[What you will do] Print the entries exactly; no image belongs in the copy.

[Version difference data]
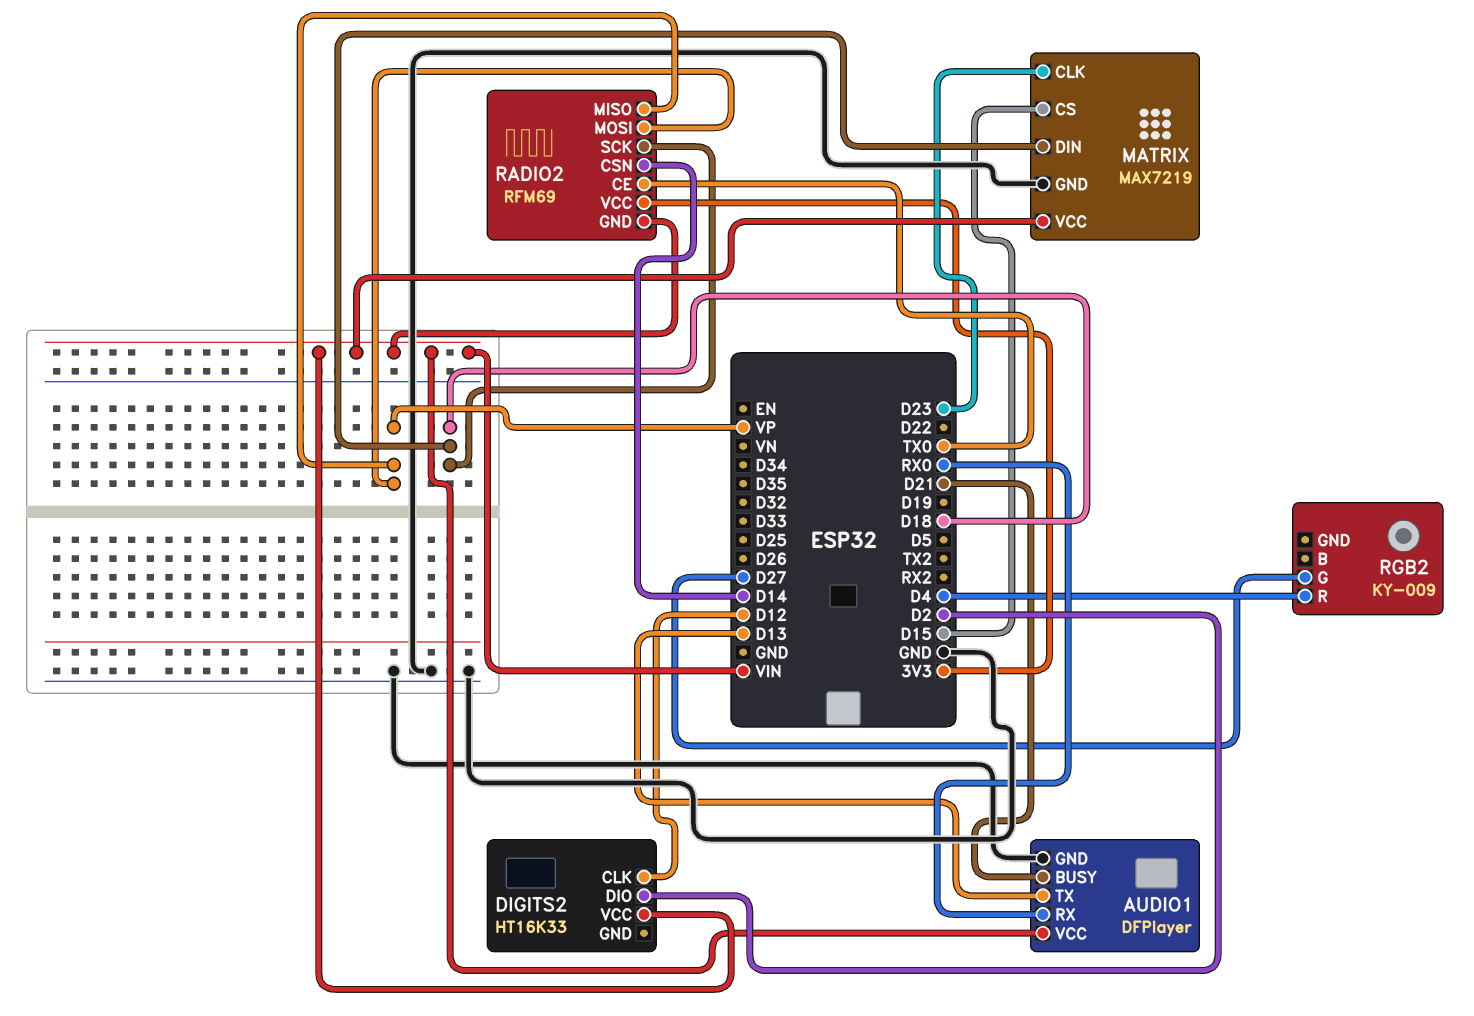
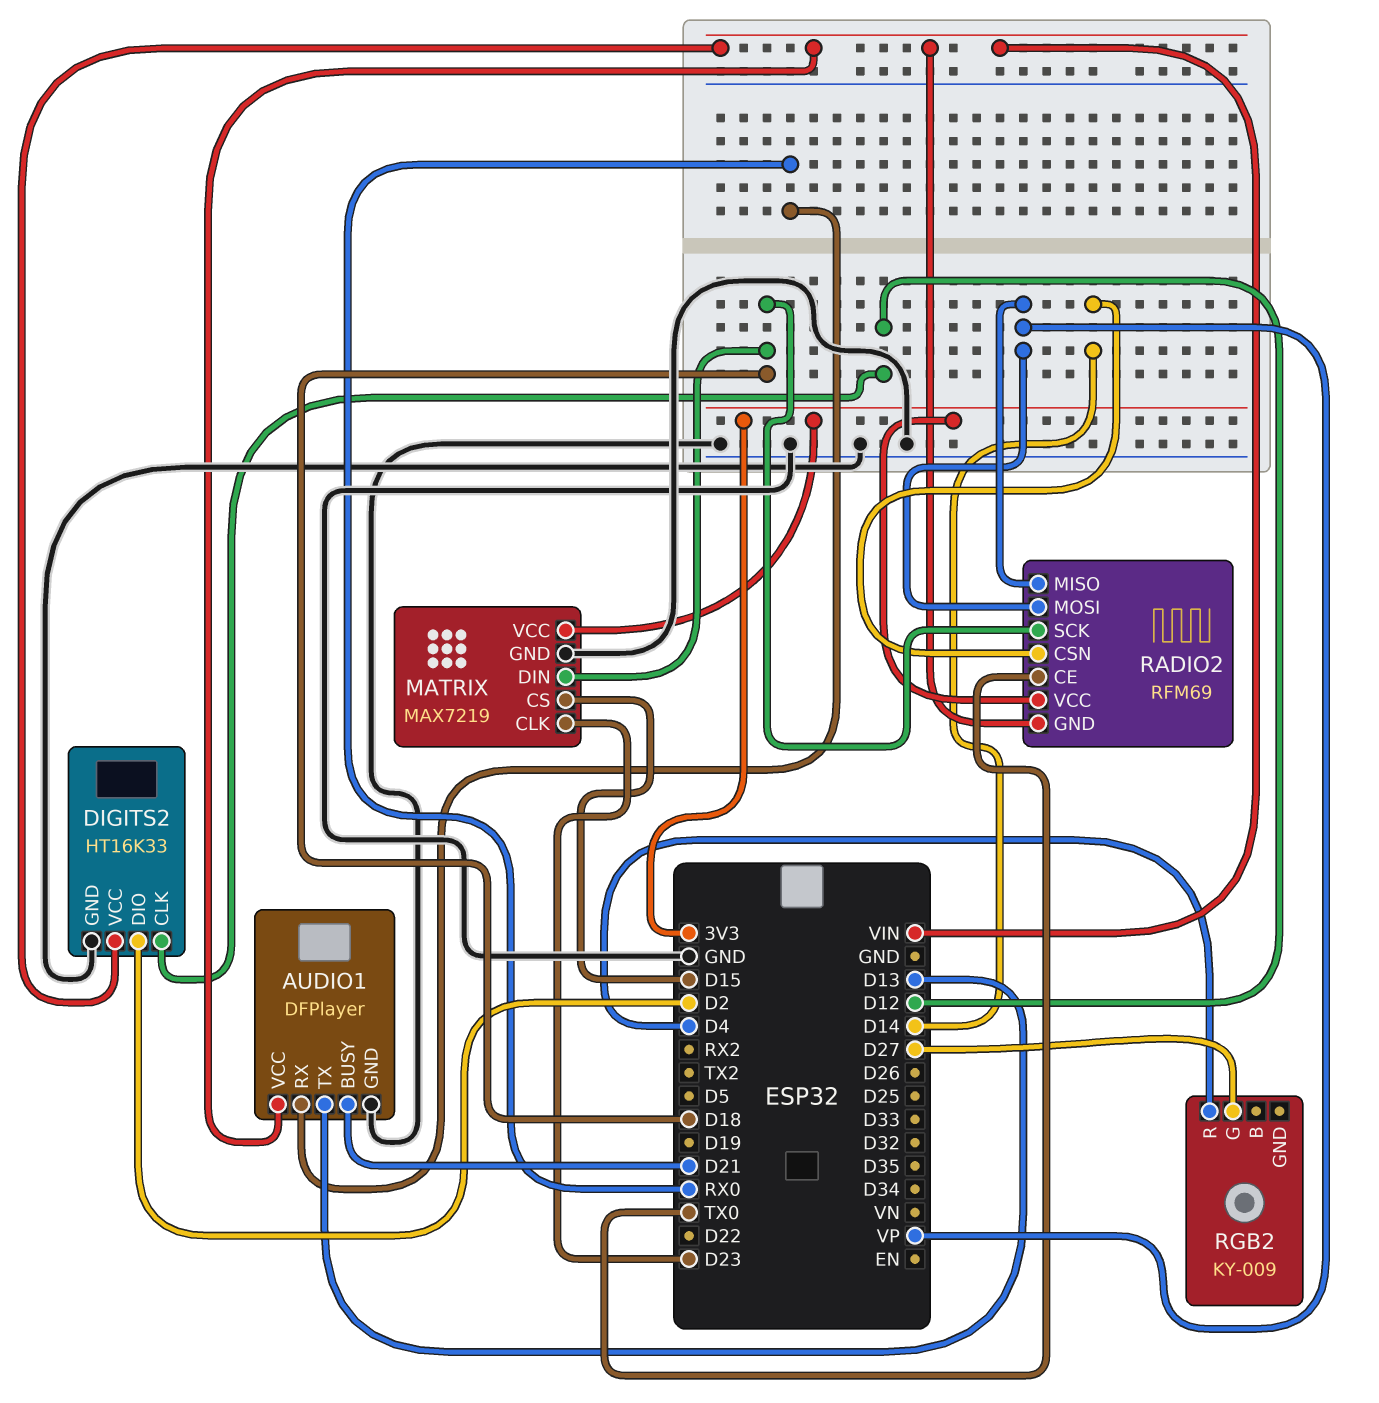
DIGITS2 pin GND: none -> GND
MATRIX pin VCC: VIN -> 3V3

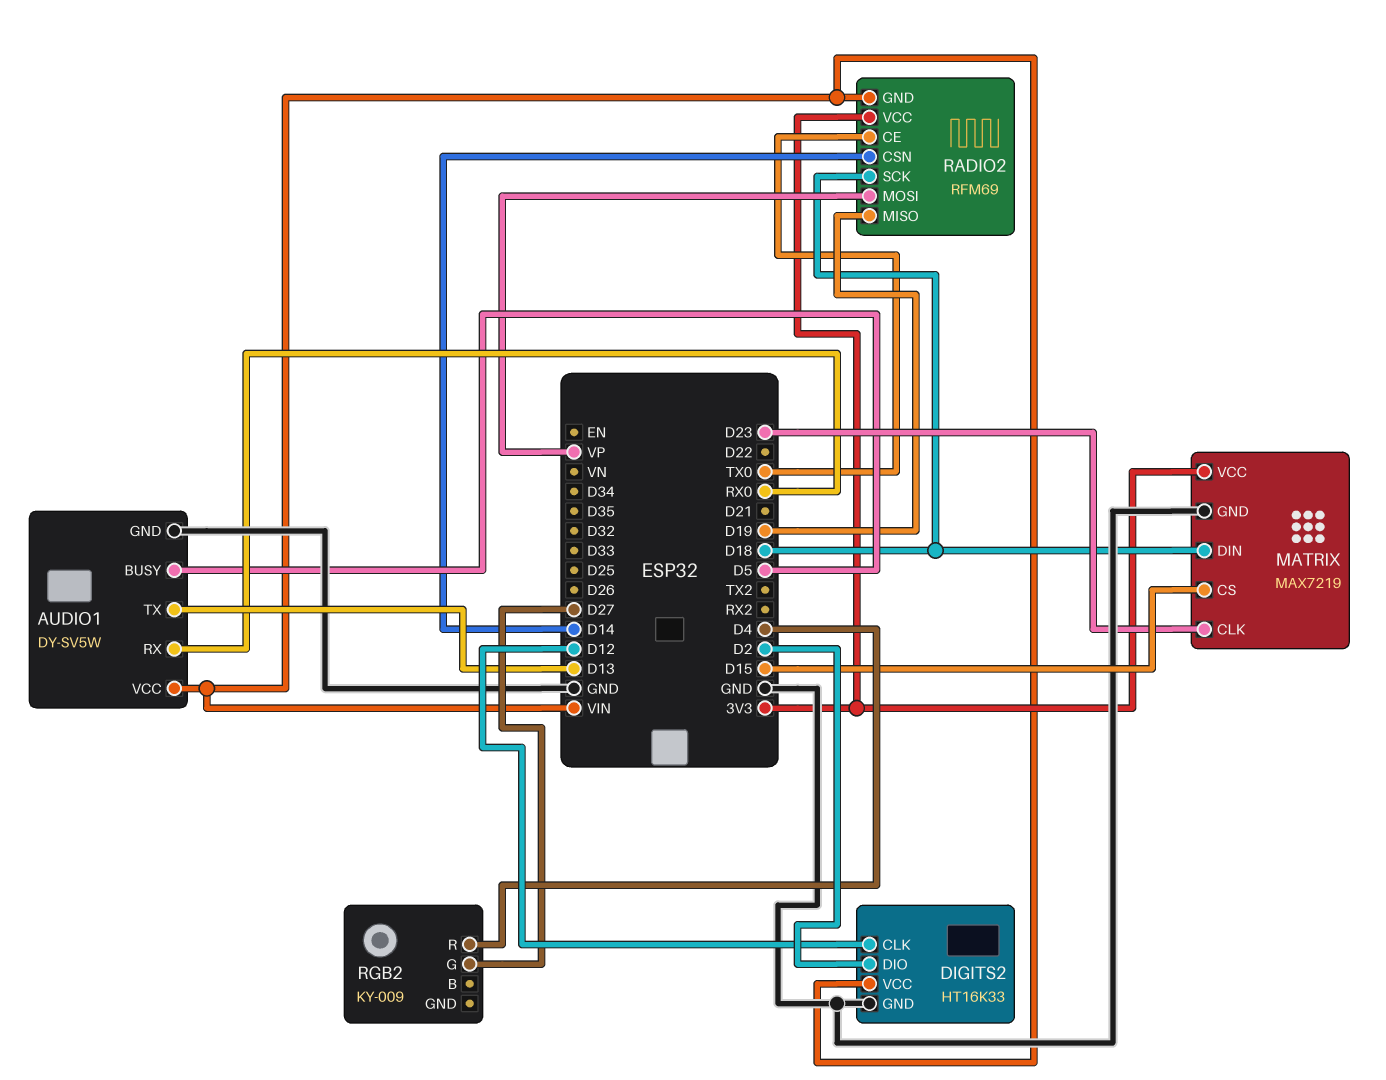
AUDIO1: DFPlayer -> DY-SV5W
AUDIO1 pin BUSY: D21 -> D5
RADIO2 pin MISO: VP -> D19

[Answer area]
DIGITS2 pin GND: none -> GND
MATRIX pin VCC: VIN -> 3V3

AUDIO1: DFPlayer -> DY-SV5W
AUDIO1 pin BUSY: D21 -> D5
RADIO2 pin MISO: VP -> D19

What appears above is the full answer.